- Work item
Leave out the pictures, and reproduce exactly the lines from the line containing "Q3: NPN BC547 (B SRC, C VA, E STG) -> none" through the final line of the entries.

- Before and after images
--- START ---

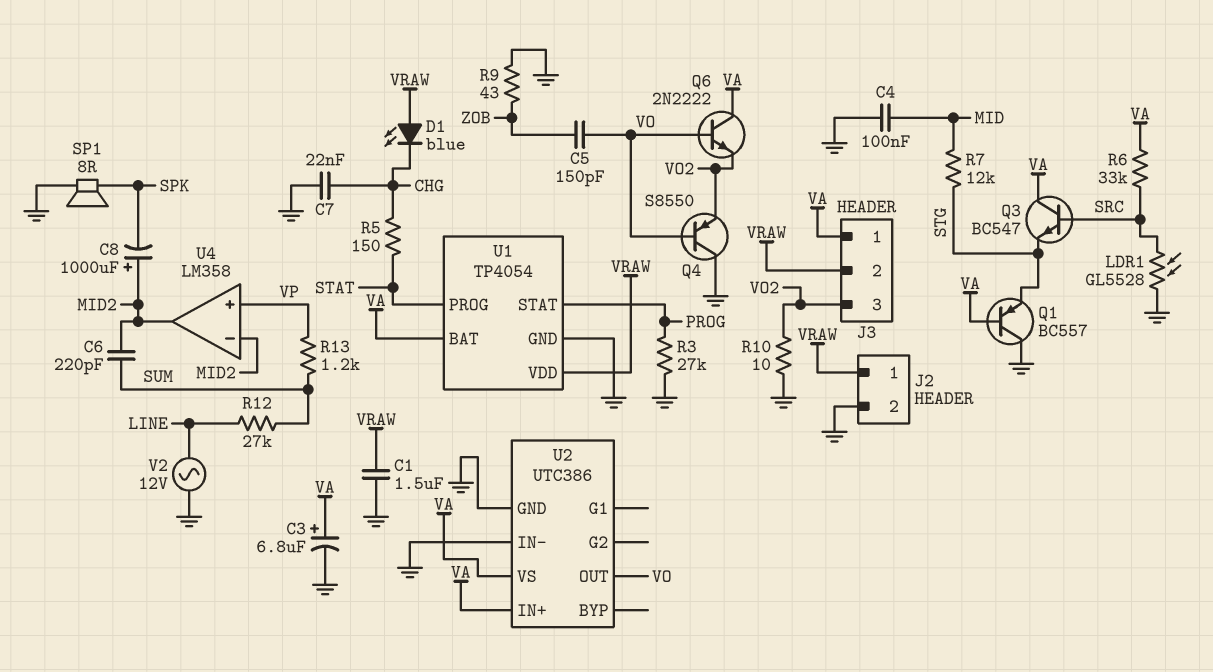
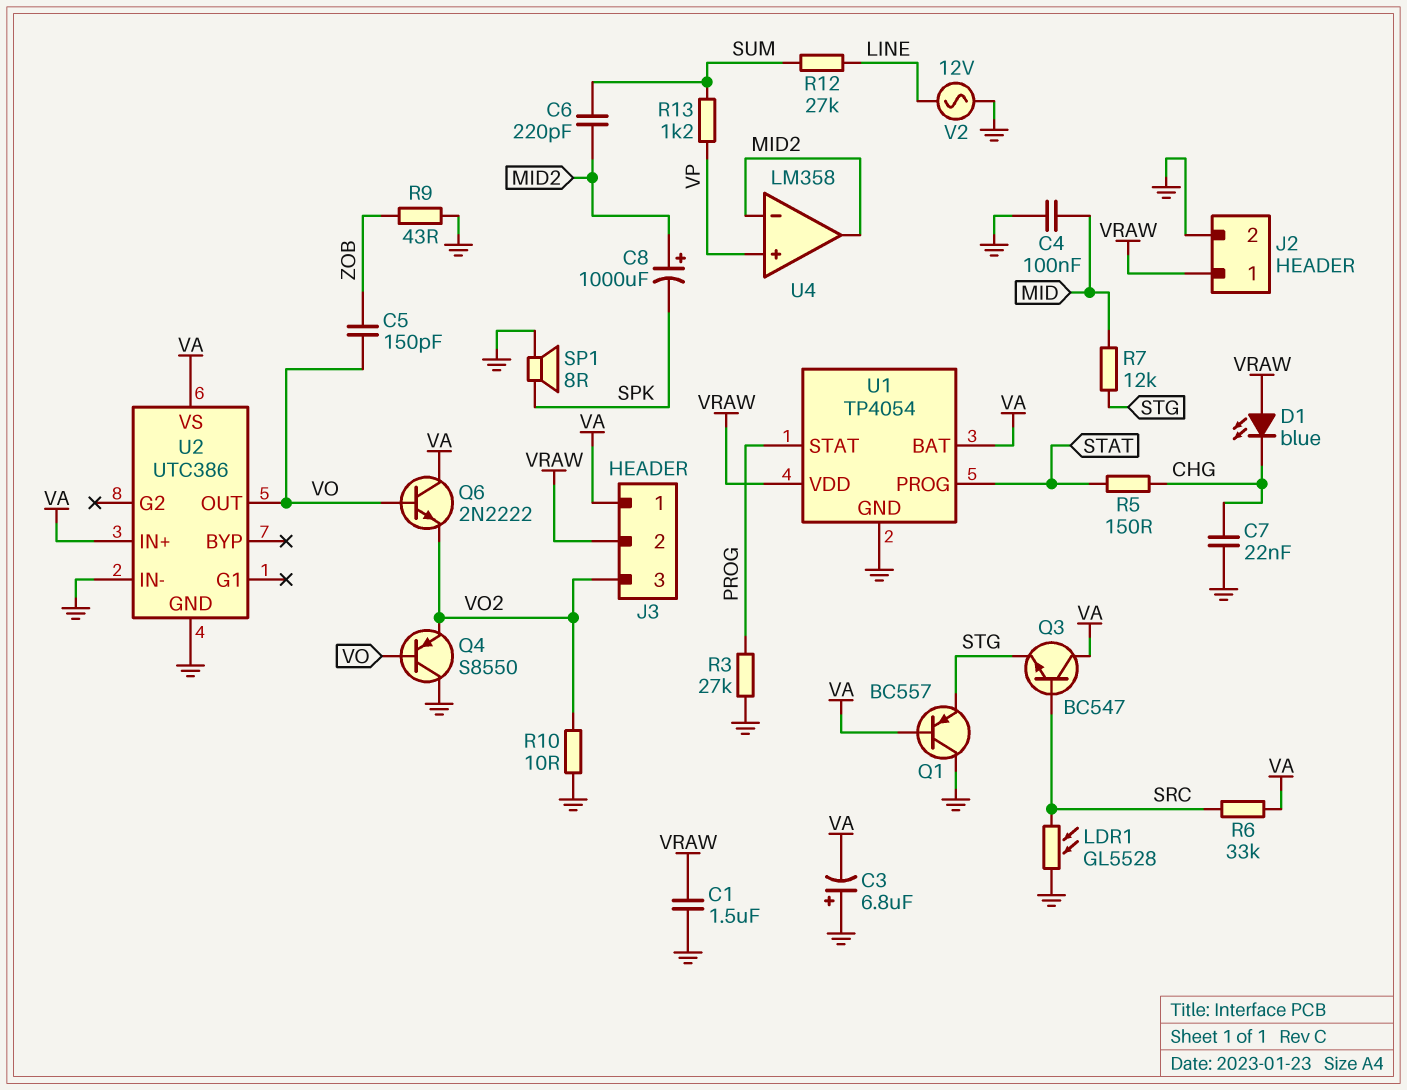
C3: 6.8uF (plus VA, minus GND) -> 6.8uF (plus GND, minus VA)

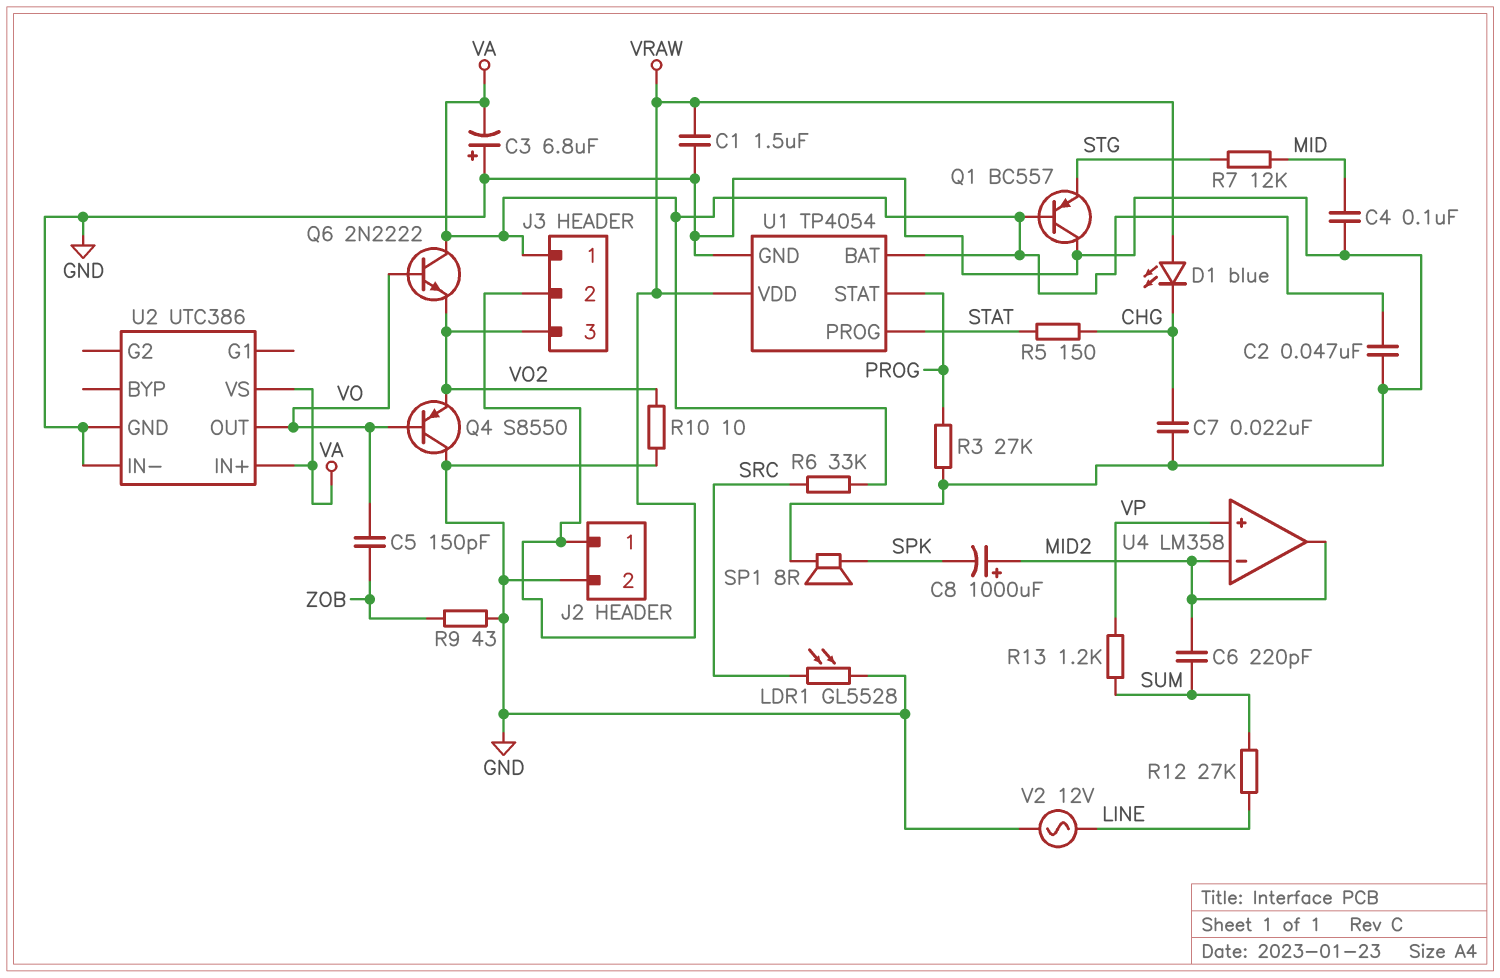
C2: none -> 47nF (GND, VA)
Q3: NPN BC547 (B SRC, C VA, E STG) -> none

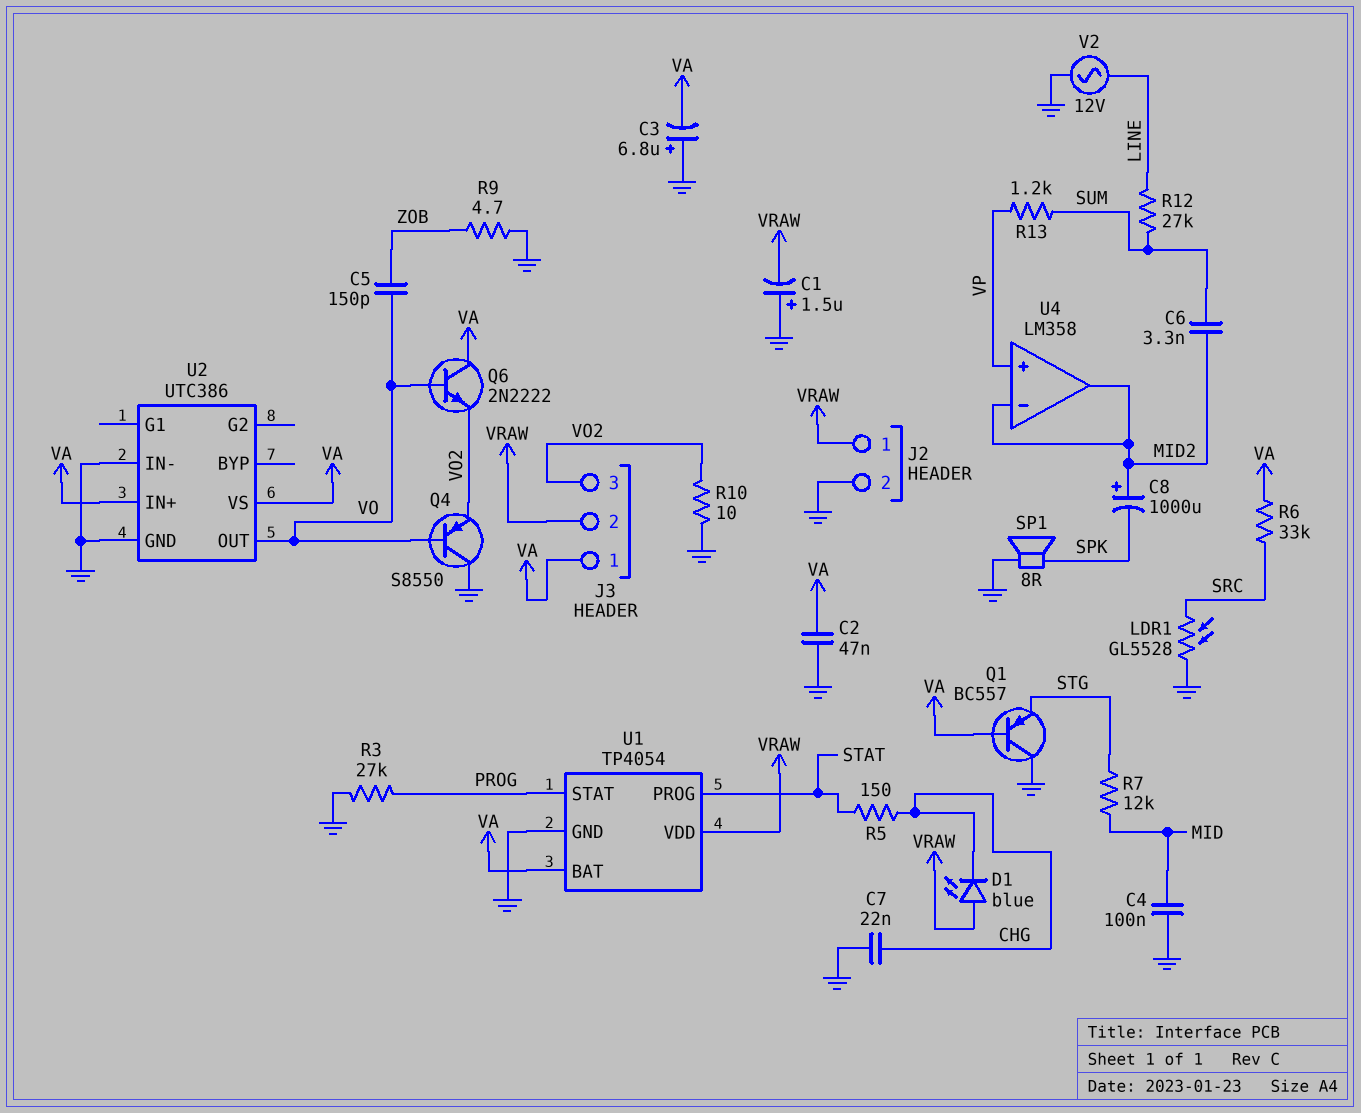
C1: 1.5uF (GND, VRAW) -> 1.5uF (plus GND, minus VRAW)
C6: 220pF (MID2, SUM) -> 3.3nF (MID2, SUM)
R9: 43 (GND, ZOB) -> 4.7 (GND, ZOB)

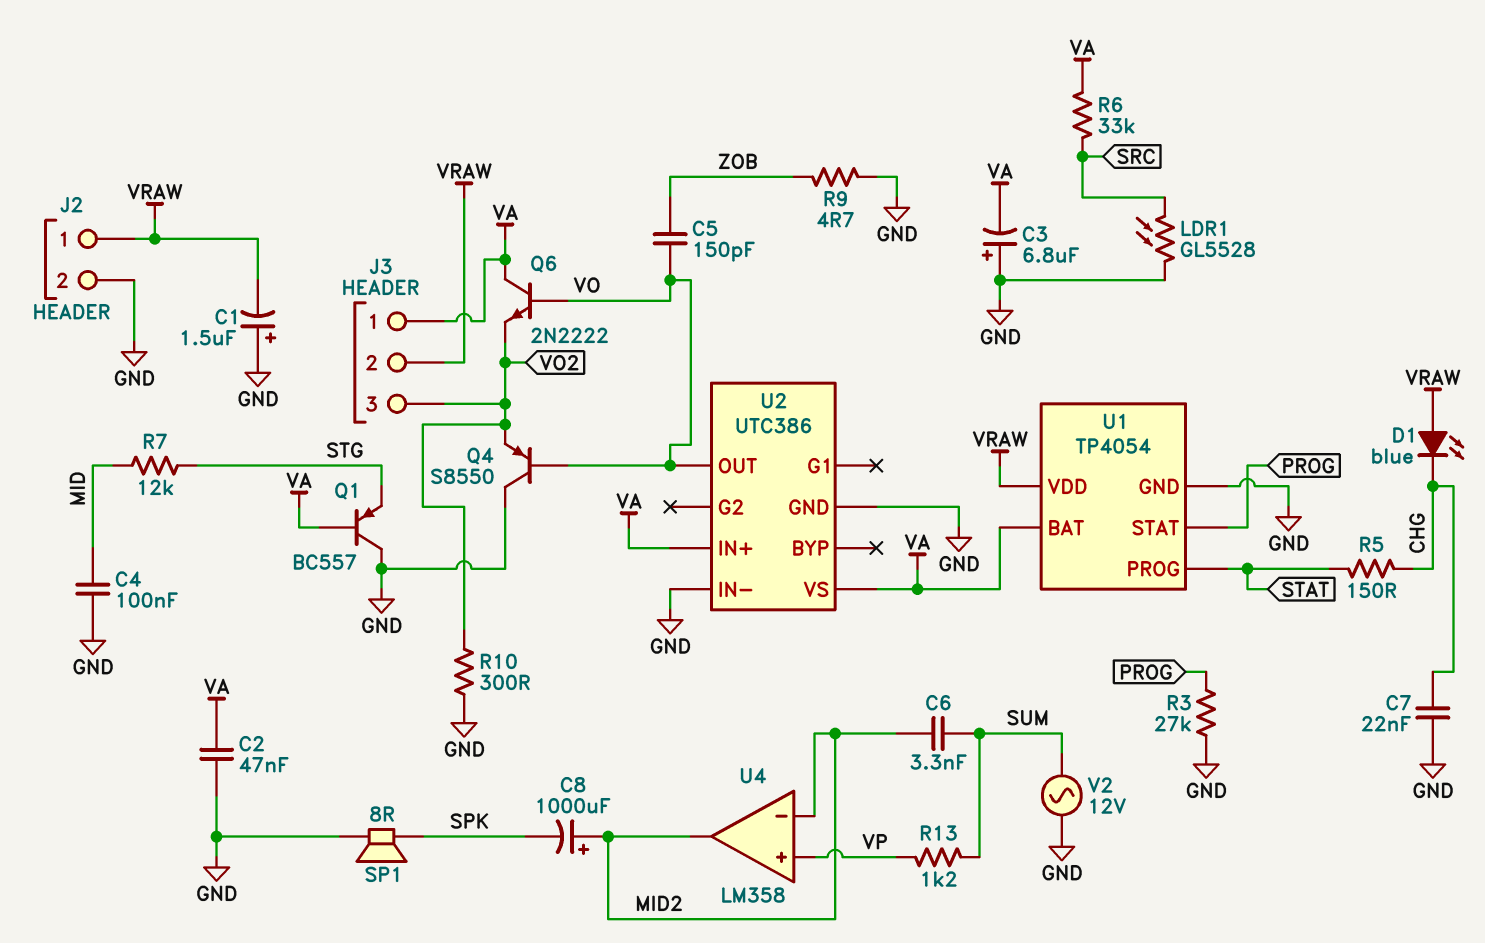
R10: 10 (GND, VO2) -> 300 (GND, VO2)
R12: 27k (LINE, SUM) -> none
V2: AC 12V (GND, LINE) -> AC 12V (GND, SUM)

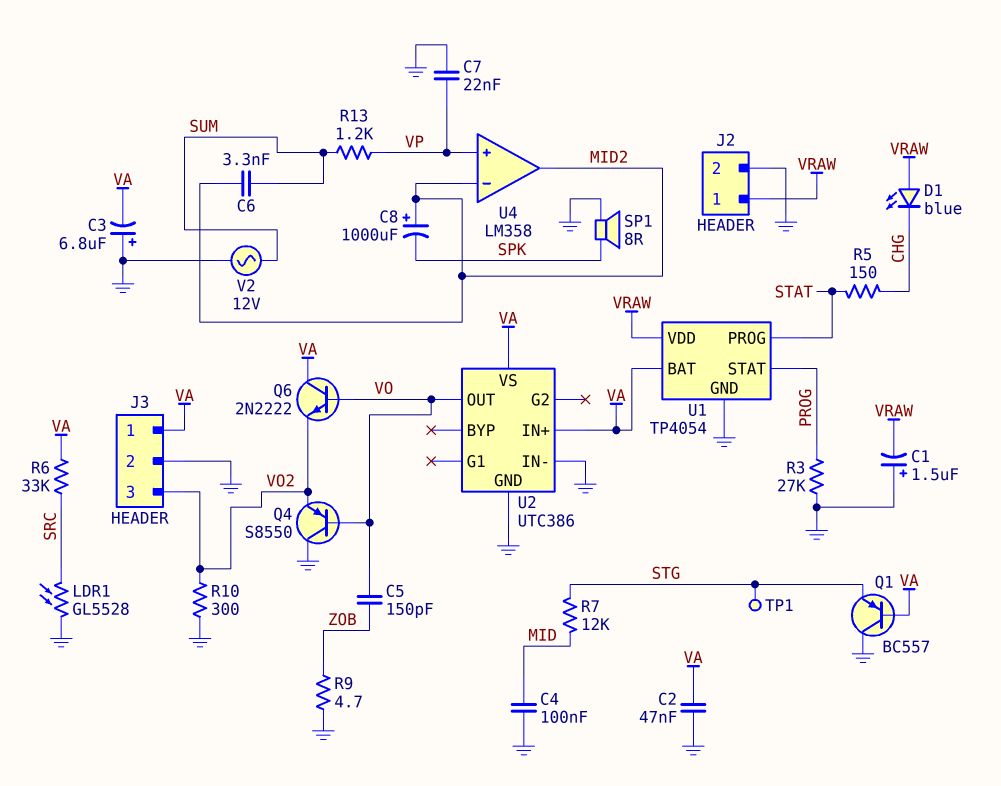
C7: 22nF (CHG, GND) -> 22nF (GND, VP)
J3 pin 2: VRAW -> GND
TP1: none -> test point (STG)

--- END ---

- Task solution
Q3: NPN BC547 (B SRC, C VA, E STG) -> none

C1: 1.5uF (GND, VRAW) -> 1.5uF (plus GND, minus VRAW)
C6: 220pF (MID2, SUM) -> 3.3nF (MID2, SUM)
R9: 43 (GND, ZOB) -> 4.7 (GND, ZOB)

R10: 10 (GND, VO2) -> 300 (GND, VO2)
R12: 27k (LINE, SUM) -> none
V2: AC 12V (GND, LINE) -> AC 12V (GND, SUM)

C7: 22nF (CHG, GND) -> 22nF (GND, VP)
J3 pin 2: VRAW -> GND
TP1: none -> test point (STG)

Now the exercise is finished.